-------- INPUT DATA --------
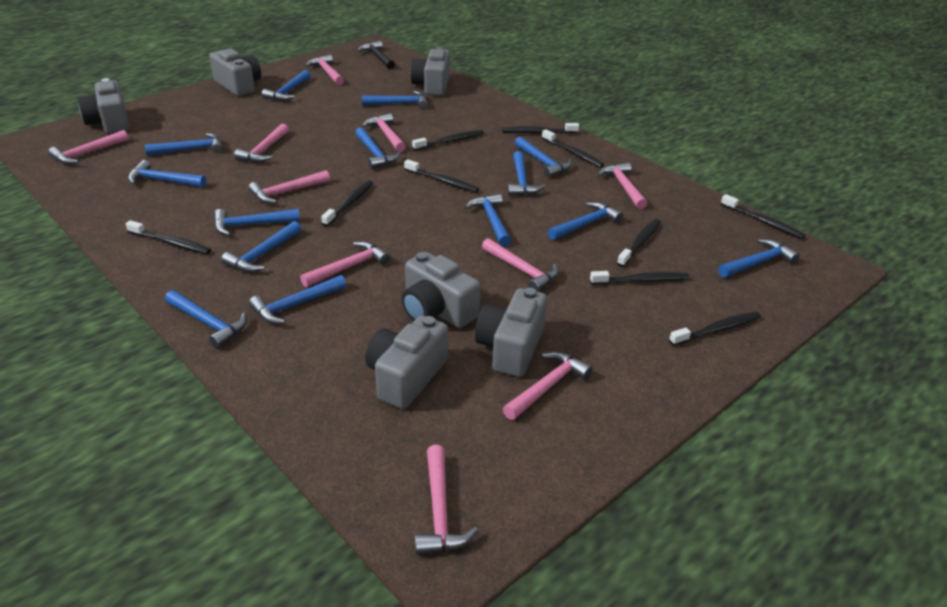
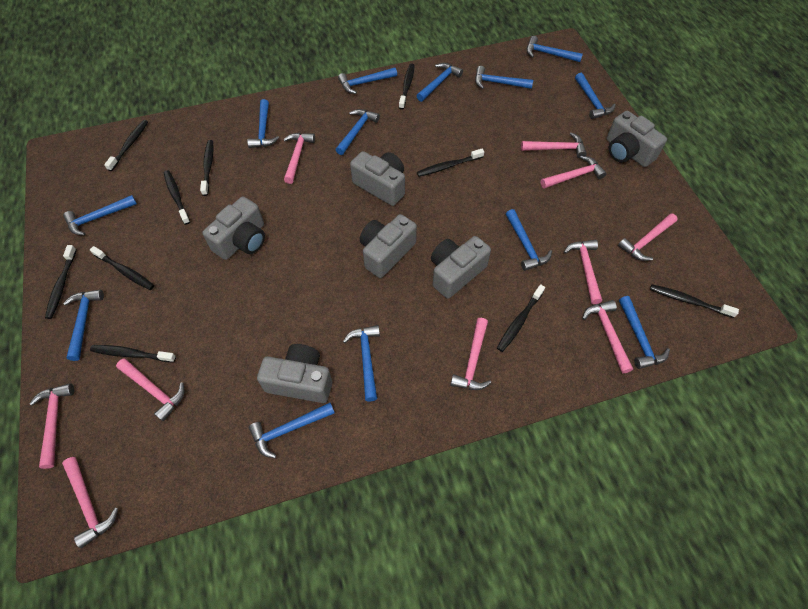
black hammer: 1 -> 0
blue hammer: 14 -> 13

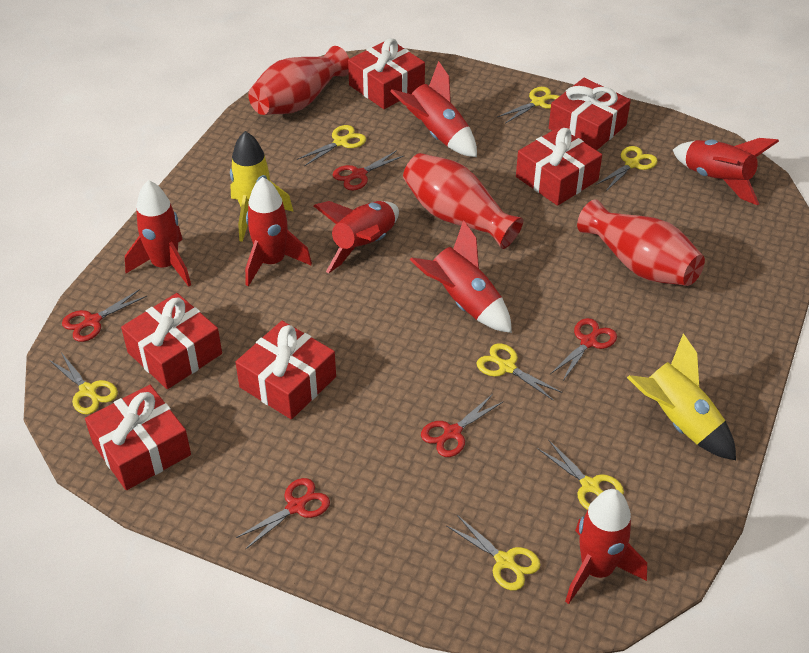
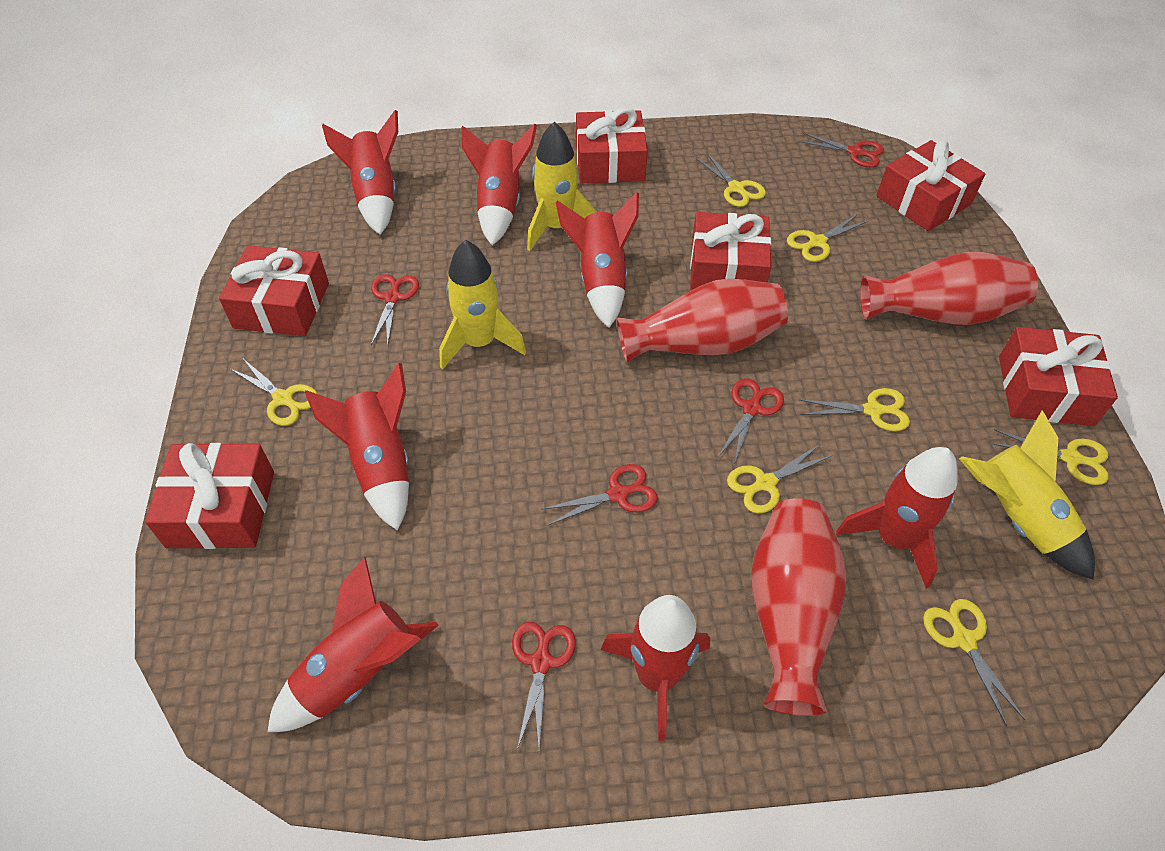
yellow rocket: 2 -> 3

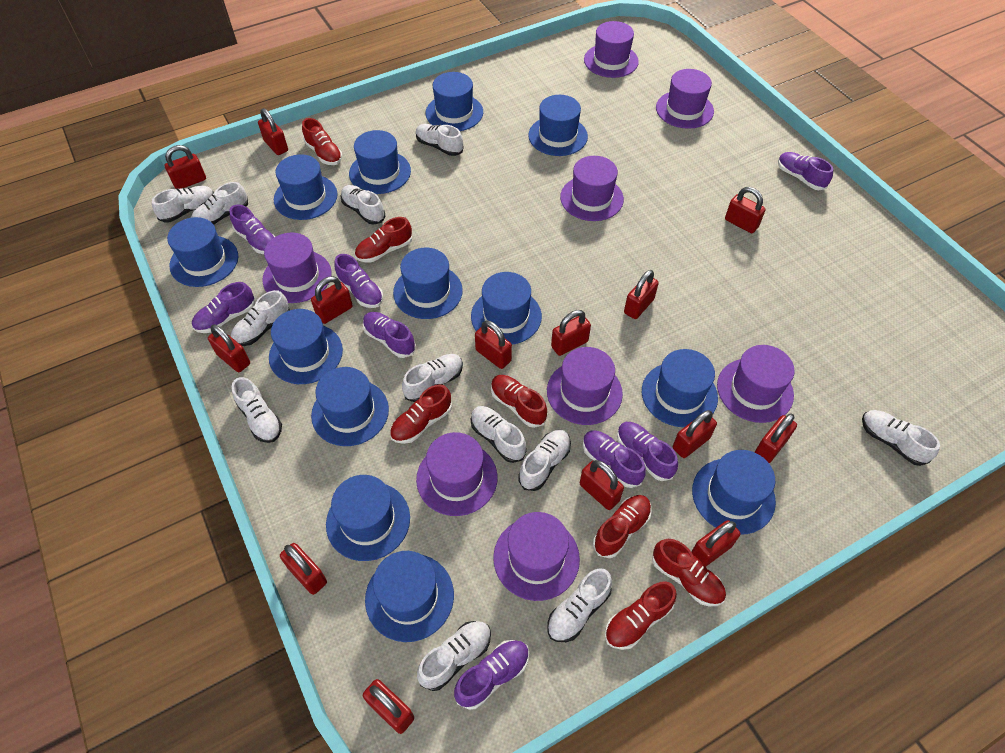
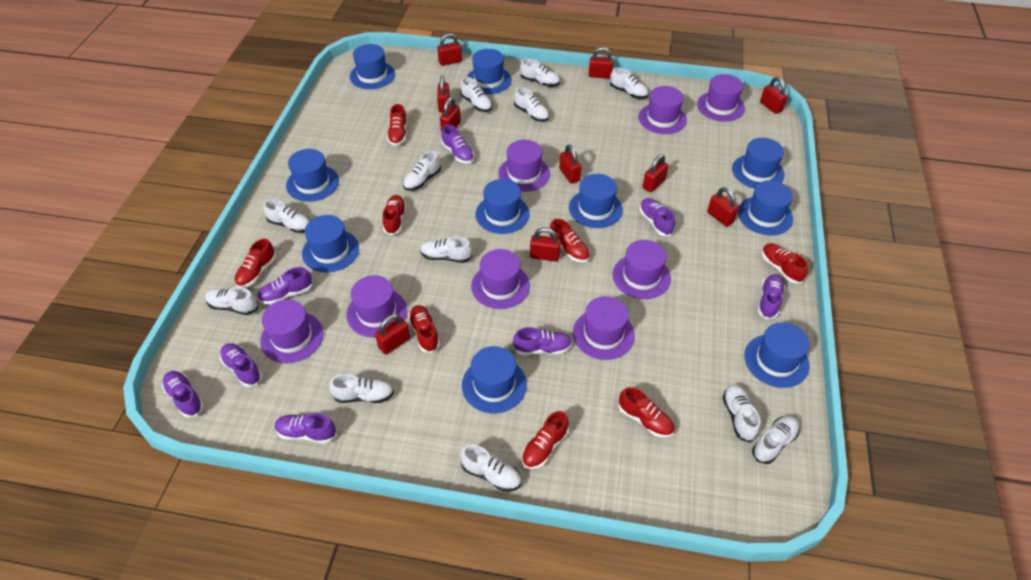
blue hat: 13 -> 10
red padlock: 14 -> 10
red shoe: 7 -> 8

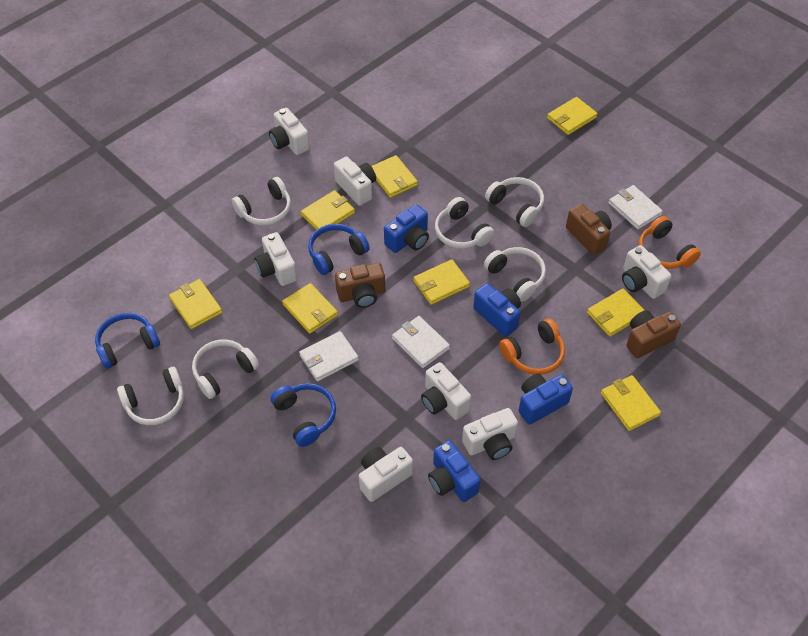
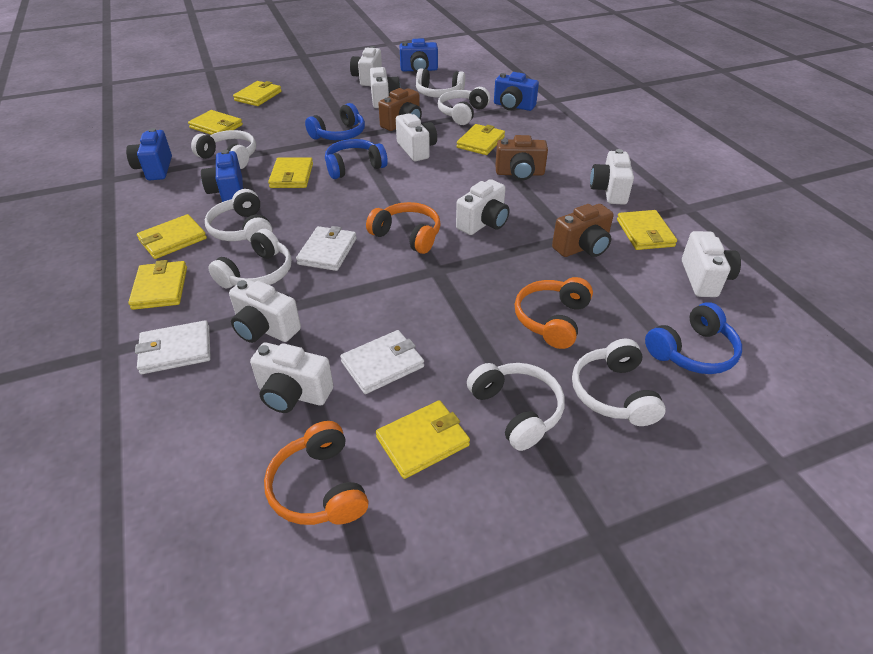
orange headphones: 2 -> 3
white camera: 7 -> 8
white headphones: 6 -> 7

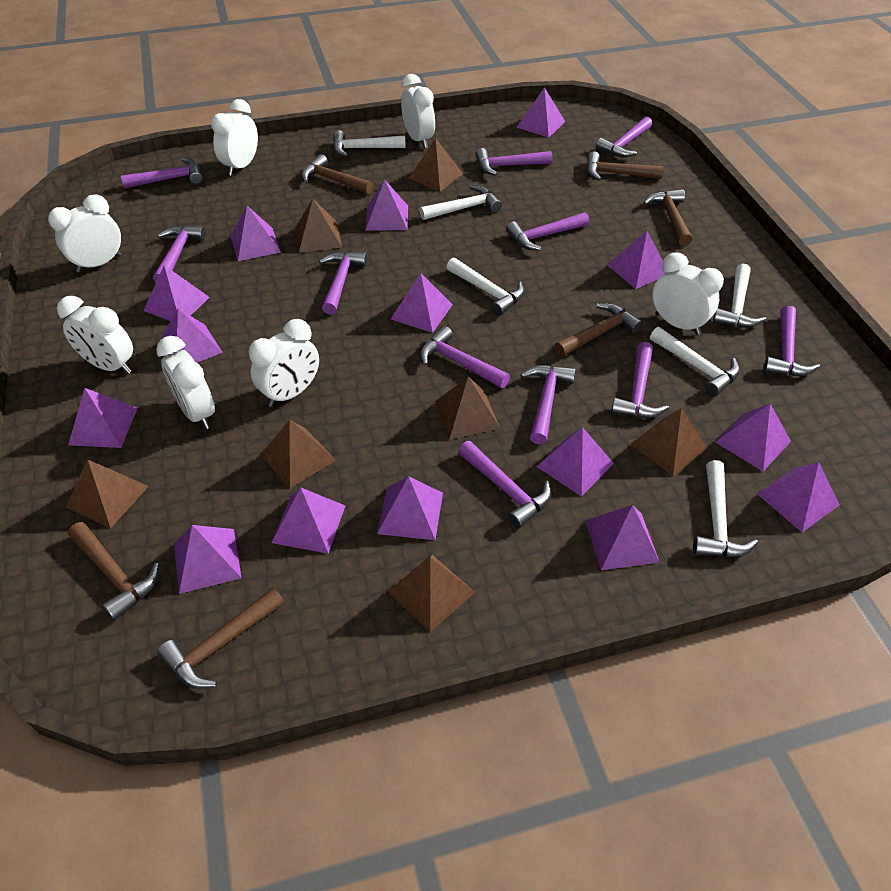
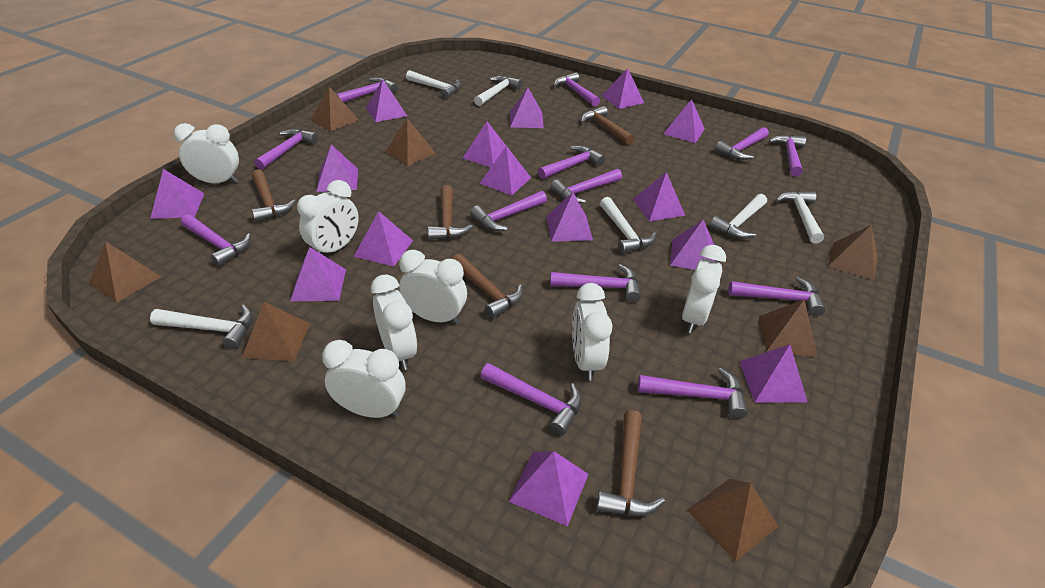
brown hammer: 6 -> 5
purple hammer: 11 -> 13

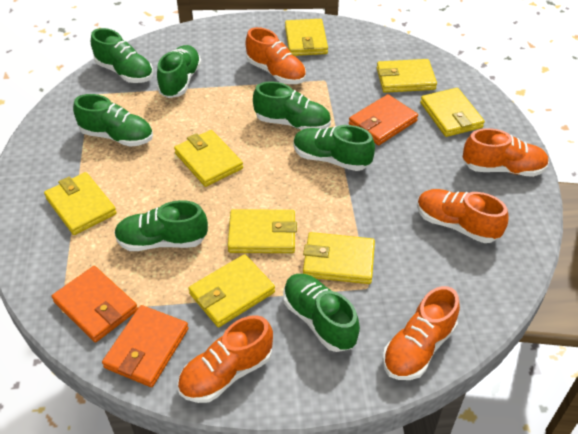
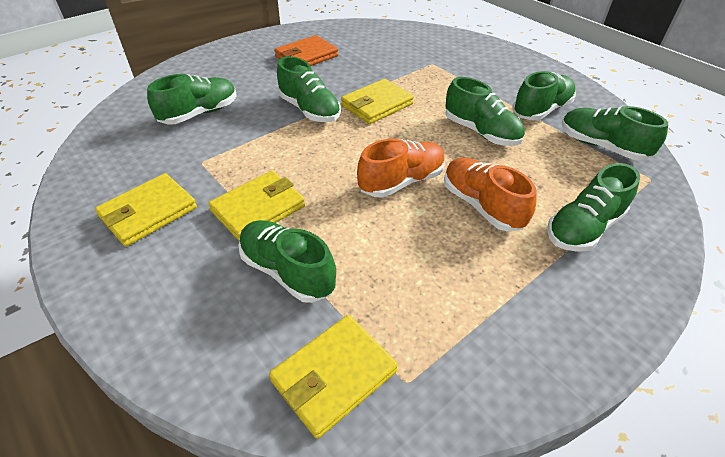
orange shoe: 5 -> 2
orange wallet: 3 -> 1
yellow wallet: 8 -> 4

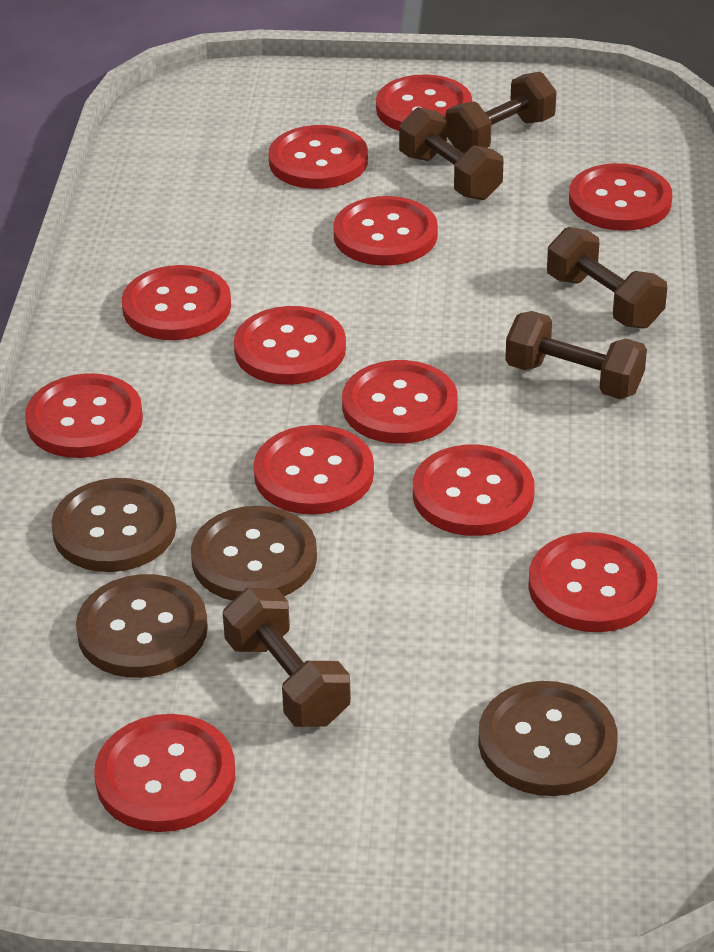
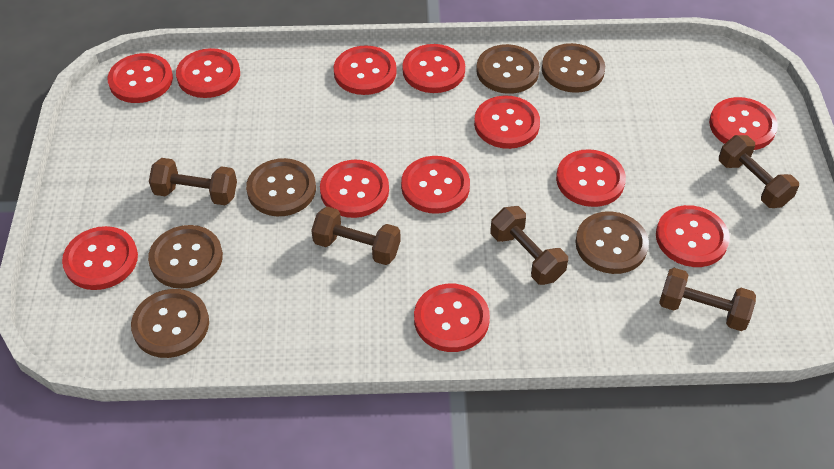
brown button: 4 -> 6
--------
GOAL OF THE EXERCISE =>
Repeat verbatim the lines from the one with "orange wallet: 3 -> 1" through the end of the listing above. Include both ends, add nothing, and exclude the pictures.

RESULT FOR THIS TASK =>
orange wallet: 3 -> 1
yellow wallet: 8 -> 4

brown button: 4 -> 6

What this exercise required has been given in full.